### Exercise instructions
Will you write out the data exactly, excluding every picture?
*** The data Section Begins ***
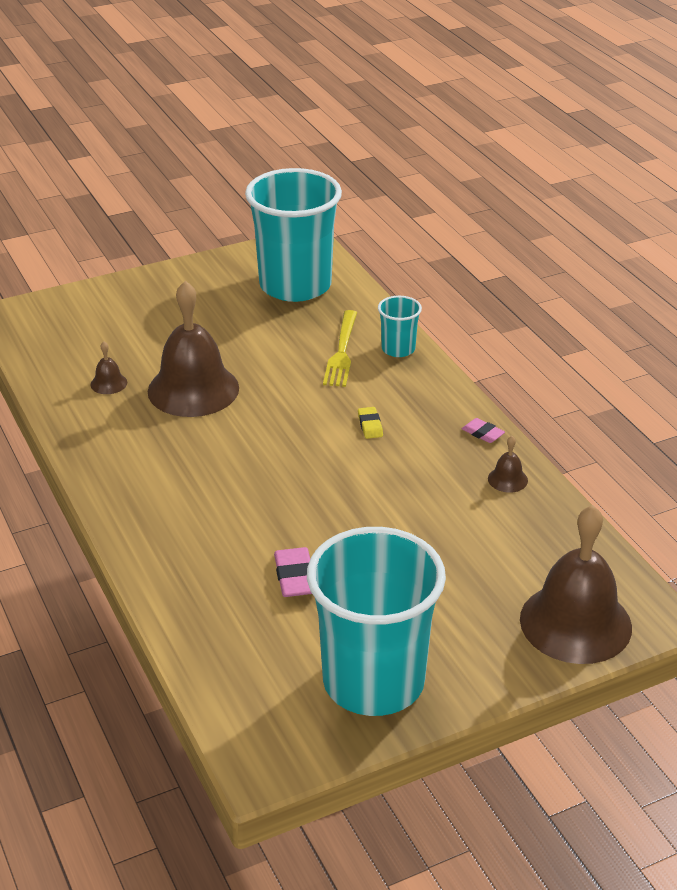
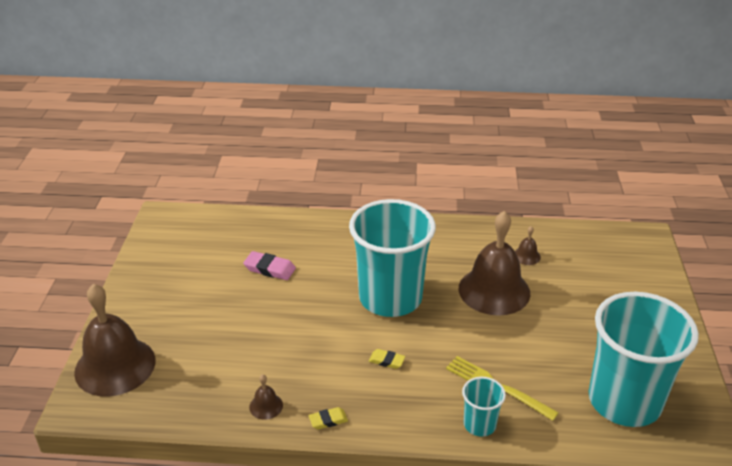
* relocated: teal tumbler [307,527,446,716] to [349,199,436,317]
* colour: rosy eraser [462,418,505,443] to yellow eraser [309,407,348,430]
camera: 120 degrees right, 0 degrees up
*** The data Section Ends ***
### Solution for this task
* relocated: teal tumbler [307,527,446,716] to [349,199,436,317]
* colour: rosy eraser [462,418,505,443] to yellow eraser [309,407,348,430]
camera: 120 degrees right, 0 degrees up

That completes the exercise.